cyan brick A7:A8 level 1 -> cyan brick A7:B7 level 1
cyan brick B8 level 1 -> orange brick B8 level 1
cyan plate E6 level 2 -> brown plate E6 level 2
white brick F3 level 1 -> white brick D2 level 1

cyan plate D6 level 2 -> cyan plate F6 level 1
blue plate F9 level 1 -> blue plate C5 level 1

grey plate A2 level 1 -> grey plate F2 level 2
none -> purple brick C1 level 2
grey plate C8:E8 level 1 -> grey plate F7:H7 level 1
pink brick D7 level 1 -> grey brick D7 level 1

※ ※ ※

**Exercise requirements**
Up to and including the line that holds "blue plate F9", reproduce the records above exactly from their first line, and give nothing else.

**Response to the task**
cyan brick A7:A8 level 1 -> cyan brick A7:B7 level 1
cyan brick B8 level 1 -> orange brick B8 level 1
cyan plate E6 level 2 -> brown plate E6 level 2
white brick F3 level 1 -> white brick D2 level 1

cyan plate D6 level 2 -> cyan plate F6 level 1
blue plate F9 level 1 -> blue plate C5 level 1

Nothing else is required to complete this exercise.